[What is expected]: The answer must be an exact copy of every entry, with no pictures in it.

[Data items]:
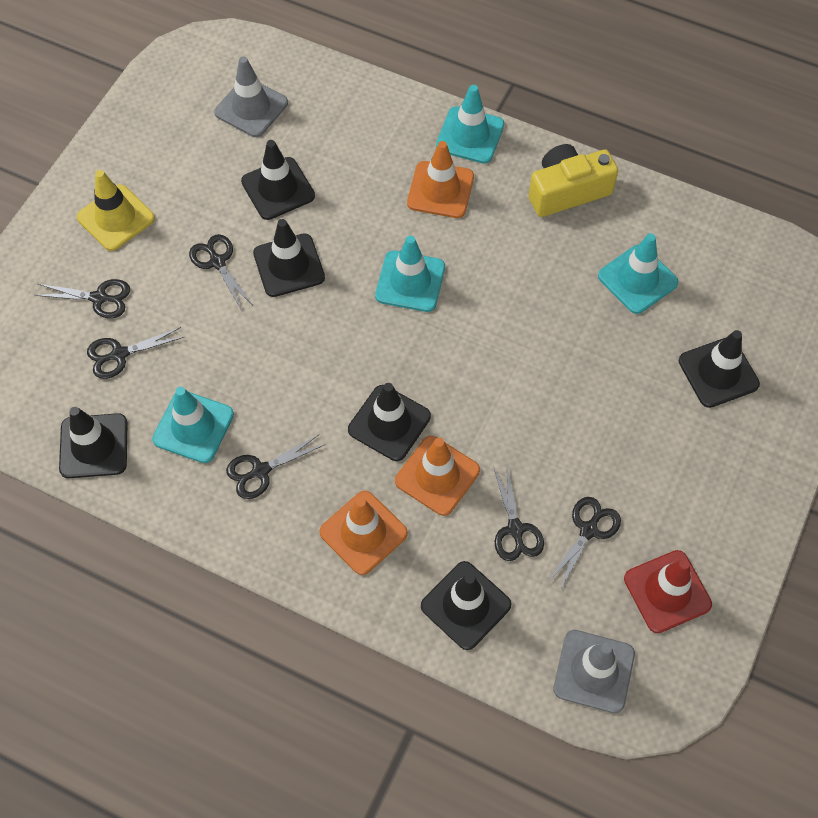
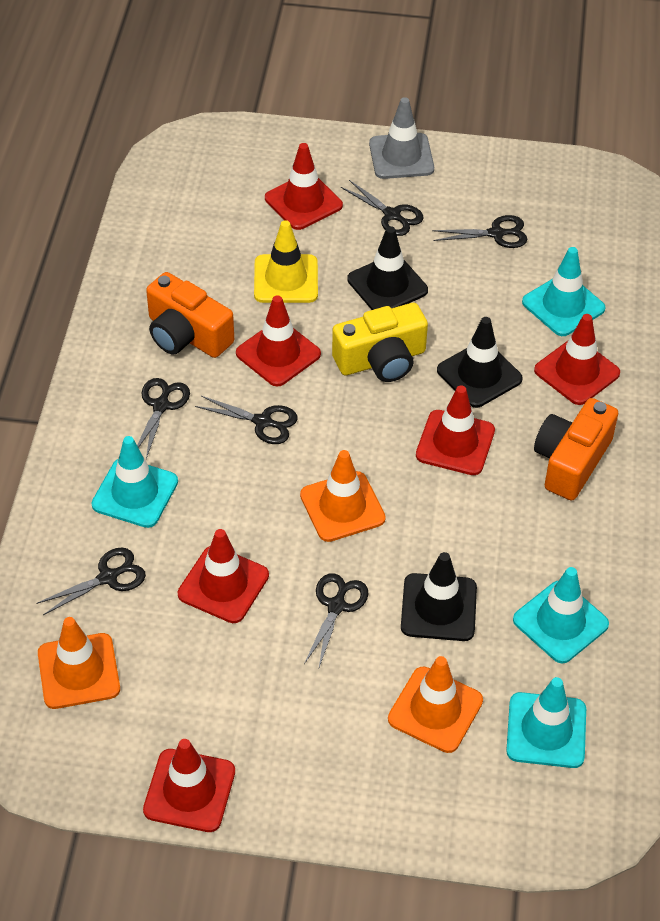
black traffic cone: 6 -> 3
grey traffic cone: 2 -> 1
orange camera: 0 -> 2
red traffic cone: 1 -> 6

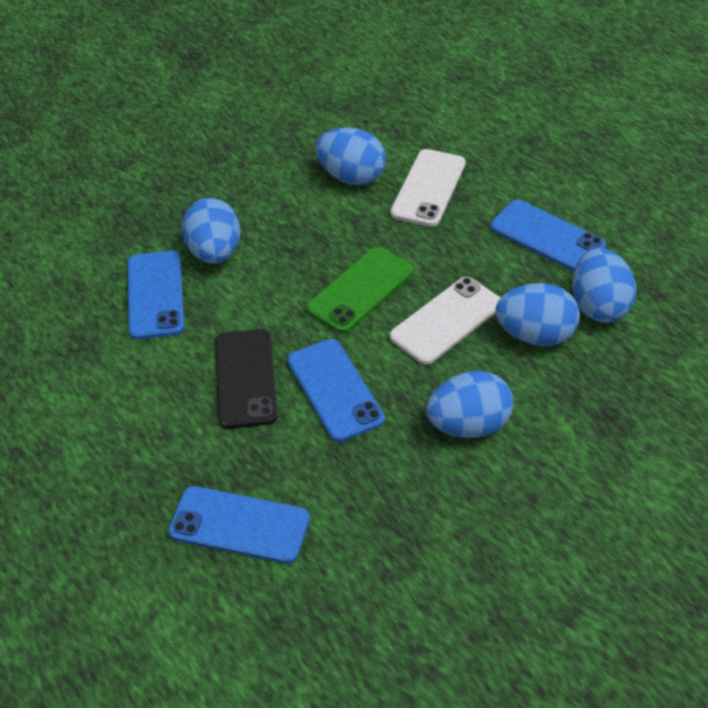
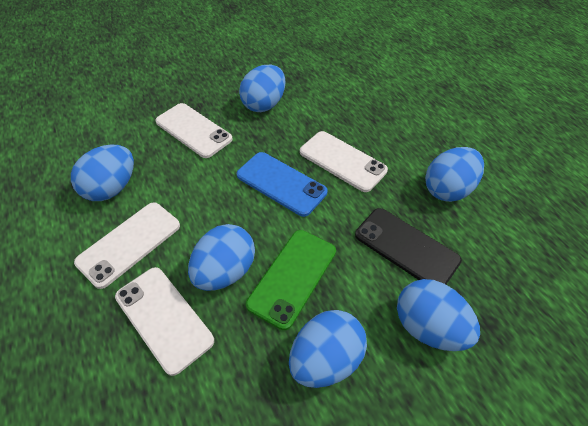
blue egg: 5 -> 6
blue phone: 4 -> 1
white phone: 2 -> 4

[Written solution]:
black traffic cone: 6 -> 3
grey traffic cone: 2 -> 1
orange camera: 0 -> 2
red traffic cone: 1 -> 6

blue egg: 5 -> 6
blue phone: 4 -> 1
white phone: 2 -> 4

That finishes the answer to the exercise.